[Opening Dataset content section]

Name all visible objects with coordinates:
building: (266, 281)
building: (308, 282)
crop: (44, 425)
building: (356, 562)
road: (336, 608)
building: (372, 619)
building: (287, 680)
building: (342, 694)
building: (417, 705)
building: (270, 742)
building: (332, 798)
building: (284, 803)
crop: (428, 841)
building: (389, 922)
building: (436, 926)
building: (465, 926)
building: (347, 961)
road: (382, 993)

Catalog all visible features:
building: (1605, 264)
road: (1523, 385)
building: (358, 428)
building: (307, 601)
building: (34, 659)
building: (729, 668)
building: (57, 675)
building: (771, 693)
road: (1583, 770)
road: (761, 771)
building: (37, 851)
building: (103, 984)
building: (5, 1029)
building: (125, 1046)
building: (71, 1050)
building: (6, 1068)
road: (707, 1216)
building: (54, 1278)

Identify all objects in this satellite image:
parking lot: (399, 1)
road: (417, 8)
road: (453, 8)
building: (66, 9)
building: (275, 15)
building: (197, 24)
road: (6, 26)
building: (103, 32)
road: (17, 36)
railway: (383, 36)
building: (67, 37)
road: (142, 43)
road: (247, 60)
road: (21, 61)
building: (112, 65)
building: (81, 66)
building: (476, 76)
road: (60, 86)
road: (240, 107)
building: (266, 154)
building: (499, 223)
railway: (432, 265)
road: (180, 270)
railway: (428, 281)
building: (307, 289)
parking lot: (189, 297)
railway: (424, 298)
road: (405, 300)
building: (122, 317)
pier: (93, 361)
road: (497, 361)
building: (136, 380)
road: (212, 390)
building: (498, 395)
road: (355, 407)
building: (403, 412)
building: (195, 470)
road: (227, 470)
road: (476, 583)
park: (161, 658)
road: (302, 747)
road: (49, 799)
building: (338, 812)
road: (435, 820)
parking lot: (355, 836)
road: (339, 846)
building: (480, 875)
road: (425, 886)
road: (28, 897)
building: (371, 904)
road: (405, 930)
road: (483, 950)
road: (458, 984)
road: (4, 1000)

[Closing Dataset content section]

Find the lines in the entries above where "visible" occurs, and copy each of them.

Solution —
Name all visible objects with coordinates:
Catalog all visible features:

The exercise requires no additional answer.